Job: List each line of the listing below that contains the string "kern", copying every such line in full.

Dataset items
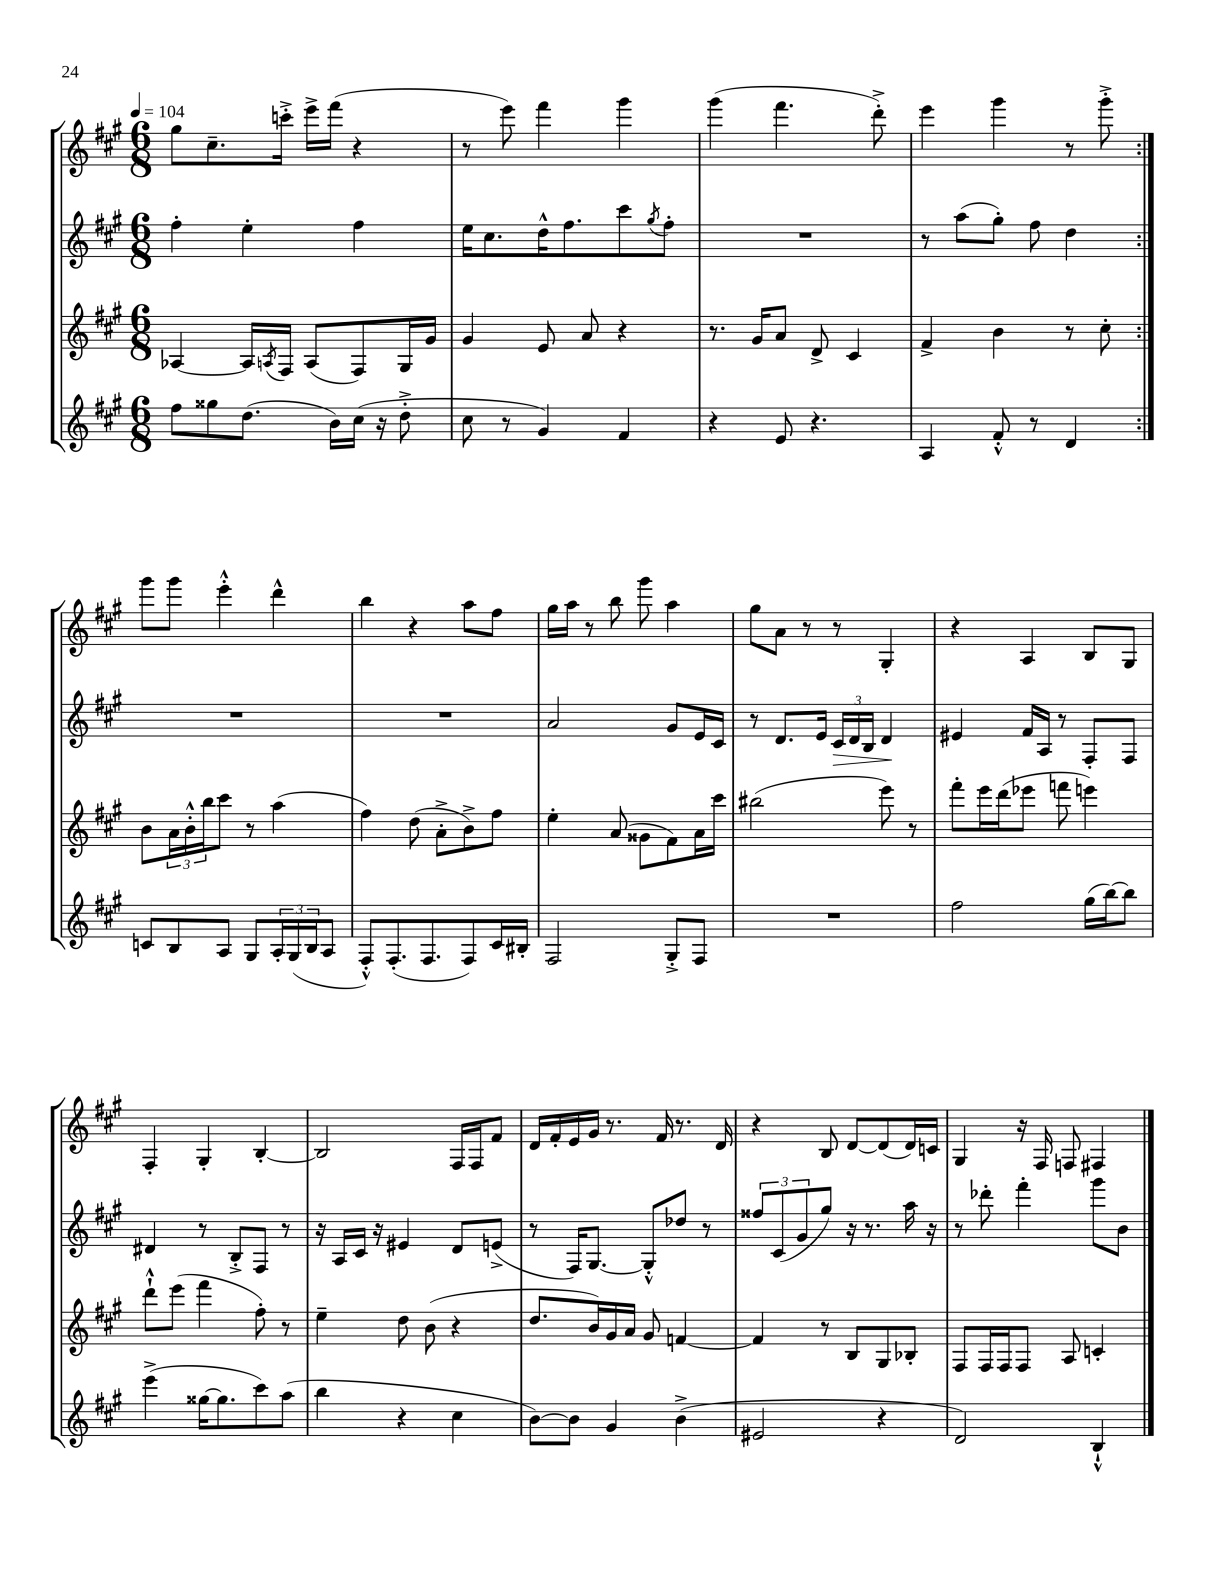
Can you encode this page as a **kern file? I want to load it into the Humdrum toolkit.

**kern	**kern	**kern	**dynam	**kern
*part4	*part3	*part2	*part2	*part1
*staff4	*staff3	*staff2	*staff2	*staff1
*clefG2	*clefG2	*clefG2	*	*clefG2
*k[f#c#g#]	*k[f#c#g#]	*k[f#c#g#]	*	*k[f#c#g#]
*M6/8	*M6/8	*M6/8	*	*M6/8
*MM104	*MM104	*MM104	*	*MM104
=1	=1	=1	=1	=1
8ff#\L	[4A-X/	4ff#'\	.	8gg#\L
8gg##X\	.	.	.	8.cc#~\
(8.dd\J	16A-/LL]	4ee'\	.	.
.	8qAn/	.	.	.
.	16F#/JJ	.	.	16cccn'^\Jk
.	(8A/L	.	.	16eee^\LL
16b\LL)	.	.	.	(16fff#\JJ
(16cc#\JJ	8F#/)	4ff#\	.	4r
16r	.	.	.	.
8dd'^\	16G#/L	.	.	.
.	16g#/JJ	.	.	.
=2	=2	=2	=2	=2
8cc#\	4g#/	16ee\KL	.	8r
.	.	8.cc#\	.	.
8r	.	.	.	8eee\)
4g#/)	8e/	16dd^^\K	.	4fff#\
.	.	8.ff#\	.	.
.	8a/	.	.	.
4f#/	4r	8ccc#\	.	4ggg#\
.	.	8qgg#/	.	.
.	.	8ff#'\J	.	.
=3	=3	=3	=3	=3
4r	8.r	2.r	.	(4ggg#\
.	16g#/KL	.	.	.
8e/	8a/J	.	.	4.fff#\
4.r	8d^/	.	.	.
.	4c#/	.	.	.
.	.	.	.	8ddd'^\)
=4	=4	=4	=4	=4
4A/	4f#^/	8r	.	4eee\
.	.	(8aa\L	.	.
8f#'^^/	4b\	8gg#'\J)	.	4ggg#\
8r	.	8ff#\	.	.
4d/	8r	4dd\	.	8r
.	8cc#'\	.	.	8ggg#'^\
!!LO:LB:g=z
=5:|!	=5:|!	=5:|!	=5:|!	=5:|!
8cn/L	8b\L	2.r	.	8ggg#\L
8B/	24a\L	.	.	8ggg#\J
.	24b'^^\	.	.	.
.	24bb\J	.	.	.
8A/J	8ccc#\J	.	.	4eee'^^\
8G#/L	8r	.	.	.
24A'/L	(4aa\	.	.	4ddd^^\
(24G#/	.	.	.	.
24B/J	.	.	.	.
8A/J	.	.	.	.
=6	=6	=6	=6	=6
8F#'^^/L)	4ff#\)	2.r	.	4bb\
(8.F#'/	.	.	.	.
.	(8dd\	.	.	4r
8.F#/	.	.	.	.
.	8a'^\L	.	.	.
8F#/)	8b^\)	.	.	8aa\L
16c#/L	8ff#\J	.	.	8ff#\J
16B#X'/JJ	.	.	.	.
=7	=7	=7	=7	=7
2F#/	4ee'\	2a/	.	16gg#\LL
.	.	.	.	16aa\JJ
.	.	.	.	8r
.	(8a/	.	.	8bb\
.	8g##X\L	.	.	8ggg#\
8G#'^/L	8f#\)	8g#/L	.	4aa\
8F#/J	16a\L	16e/L	.	.
.	16ccc#\JJ	16c#/JJ	.	.
=8	=8	=8	=8	=8
2.r	(2bb#X\	8r	.	8gg#\L
.	.	8.d/L	.	8a\J
.	.	.	.	8r
.	.	16e/Jk	.	.
!	!	!	!LO:HP:b	!
.	.	24c#/LL	>	8r
.	.	24d/	.	.
.	.	24B/JJ	.	.
.	8eee\)	4d/	.	4G#'/
.	8r	.	.	.
.	.	.	]	.
=9	=9	=9	=9	=9
2ff#\	8fff#'\L	4e#X/	.	4r
.	16eee\L	.	.	.
.	(16ddd\J	.	.	.
.	8eee-X\J	16f#/LL	.	4A/
.	.	16A/JJ	.	.
.	8fffn\	8r	.	.
(16gg#\LL	4eeen\)	8F#'/L	.	8B/L
[16bb\J)	.	.	.	.
8bb\J]	.	8F#/J	.	8G#/J
!!LO:LB:g=z
=10	=10	=10	=10	=10
(4eee^\	8ddd`^^\L	4d#X/	.	4F#'/
.	(8eee\J	.	.	.
[16gg##X\KL	4fff#\	8r	.	4G#'/
8.gg##\]	.	.	.	.
.	.	8B'^/L	.	.
8ccc#\)	8ff#'\)	8F#/J	.	[4B'/
(8aa\J	8r	8r	.	.
=11	=11	=11	=11	=11
4bb\	4ee~\	16r	.	2B/]
.	.	16A/LL	.	.
.	.	16c#/JJ	.	.
.	.	16r	.	.
4r	8dd\	4e#X/	.	.
.	(8b\	.	.	.
4cc#\	4r	8d/L	.	16F#/LL
.	.	.	.	16F#/J
.	.	(8en^/J	.	8f#/J
=12	=12	=12	=12	=12
[8b\L)	8.dd/L	8r	.	16d/LL
.	.	.	.	16f#'/
8b\J]	.	16F#/KL)	.	16e/
.	16b/L)	[8.G#/J	.	16g#/JJ
4g#/	16g#/	.	.	8.r
.	16a/JJ	.	.	.
.	8g#/	8G#'^^/L]	.	.
.	.	.	.	16f#/
(4b^\	[4fn/	8dd-X/J	.	8.r
.	.	8r	.	.
.	.	.	.	16d/
=13	=13	=13	=13	=13
2e#X/	4f/]	12ff##X/L	.	4r
.	.	(12c#/	.	.
.	.	12g#/	.	.
.	8r	8gg#/J)	.	8B/
.	8B/L	16r	.	[8d/L
.	.	8.r	.	.
4r	8G#/	.	.	(8d/]
.	8B-X'/J	16aa\	.	16d/L)
.	.	16r	.	16cn/JJ
=14	=14	=14	=14	=14
2d/)	8F#/L	8r	.	4G#/
.	16F#/L	8ddd-X'\	.	.
.	16F#/J	.	.	.
.	8F#/J	4fff#'\	.	16r
.	.	.	.	16F#/
.	8A/	.	.	8Fn/
4B`^^/	4cn'/	8ggg#\L	.	4F#X/
.	.	8b\J	.	.
==	==	==	==	==
*-	*-	*-	*-	*-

Right answer:
Can you encode this page as a **kern file? I want to load it into the Humdrum toolkit.
**kern	**kern	**kern	**dynam	**kern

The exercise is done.